* [EXCERPTED DATA]
________________

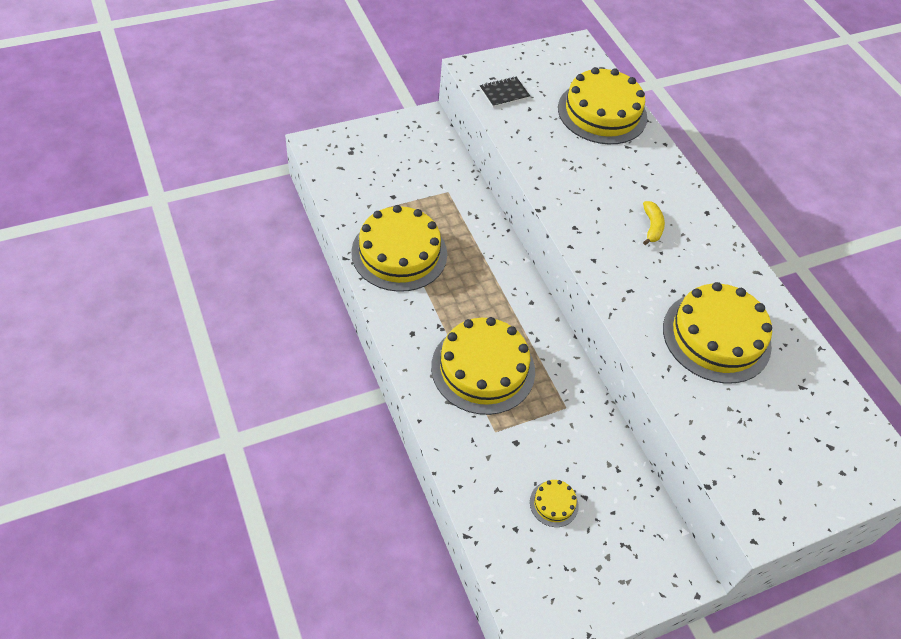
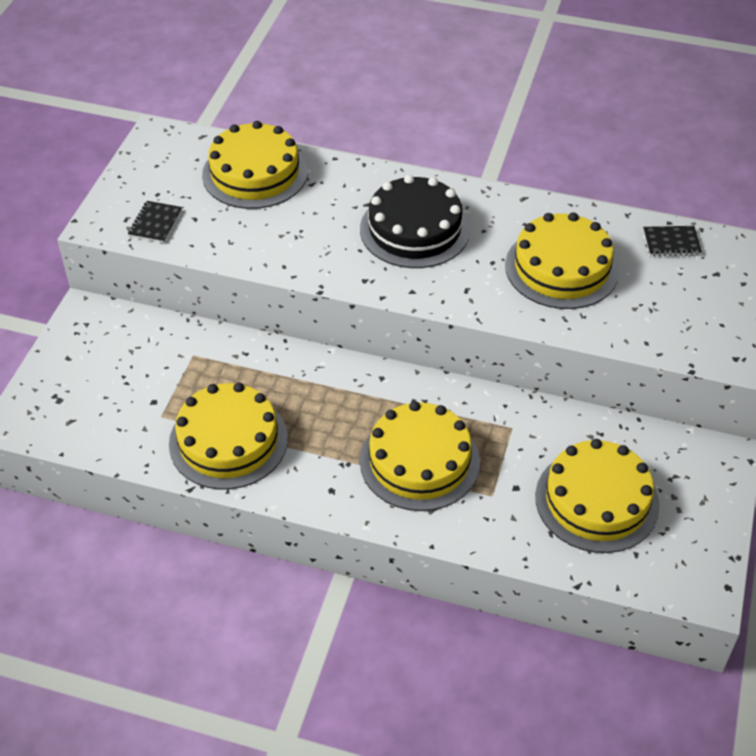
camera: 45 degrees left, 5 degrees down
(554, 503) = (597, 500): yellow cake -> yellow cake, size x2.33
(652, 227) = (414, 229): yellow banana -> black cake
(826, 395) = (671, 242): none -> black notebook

________________

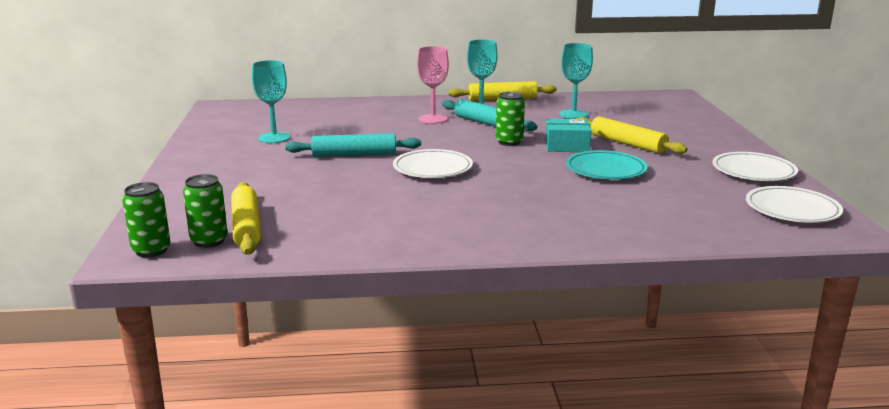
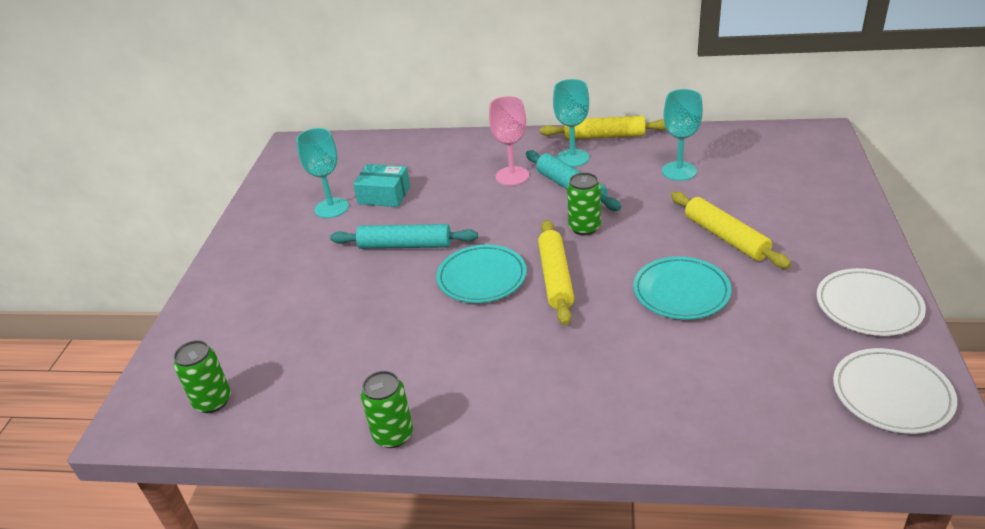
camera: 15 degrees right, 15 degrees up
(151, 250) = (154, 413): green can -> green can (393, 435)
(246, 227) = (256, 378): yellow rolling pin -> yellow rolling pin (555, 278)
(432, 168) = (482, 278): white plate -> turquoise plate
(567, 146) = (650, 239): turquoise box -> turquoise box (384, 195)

________________

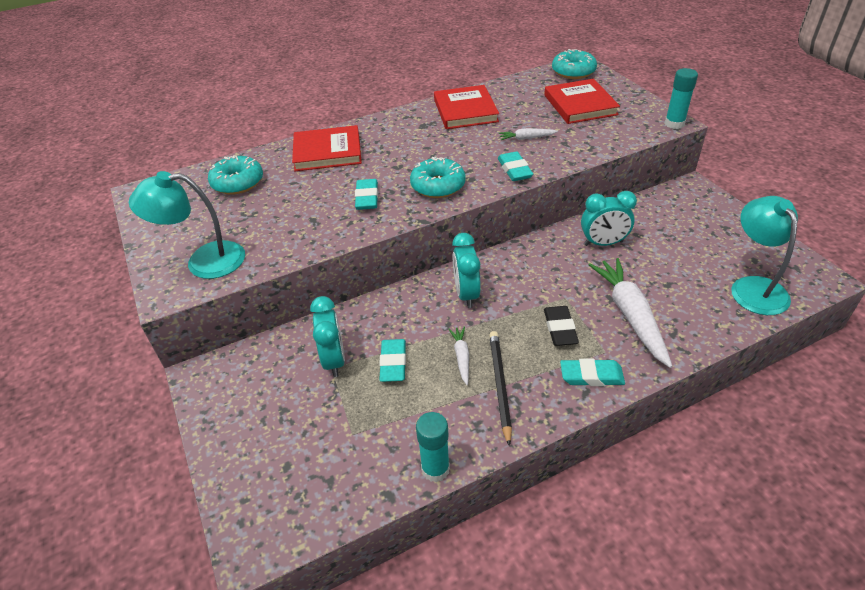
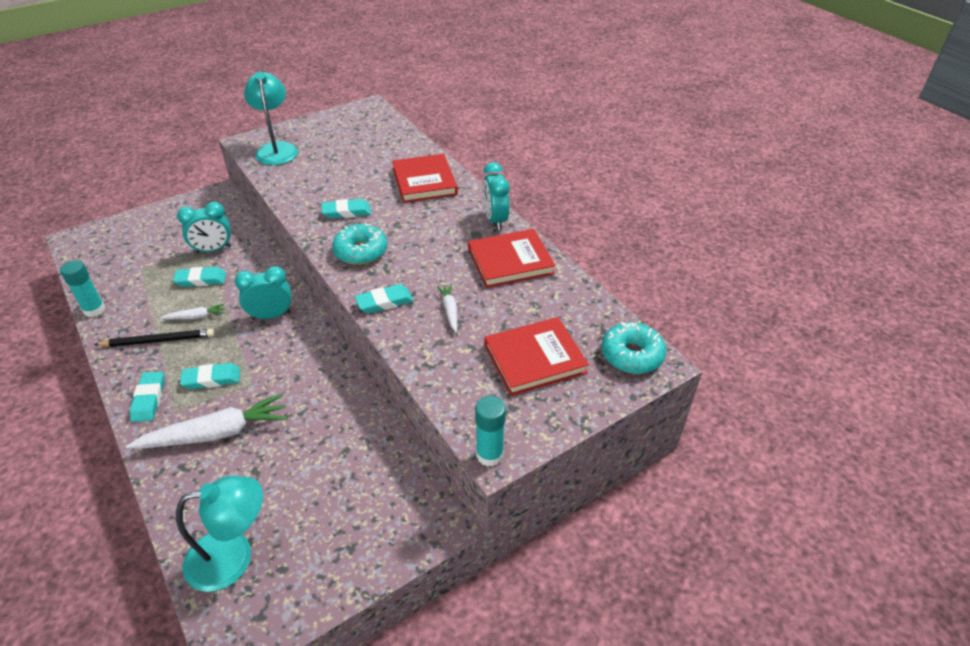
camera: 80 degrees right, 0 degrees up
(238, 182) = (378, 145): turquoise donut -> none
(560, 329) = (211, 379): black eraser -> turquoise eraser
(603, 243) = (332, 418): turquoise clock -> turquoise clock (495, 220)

________________

* [PROBLEM DESCRIPTION]
Find how many lines in the listing contain the word "yellow" and give that count alone.

* [ANSWER AREA]
3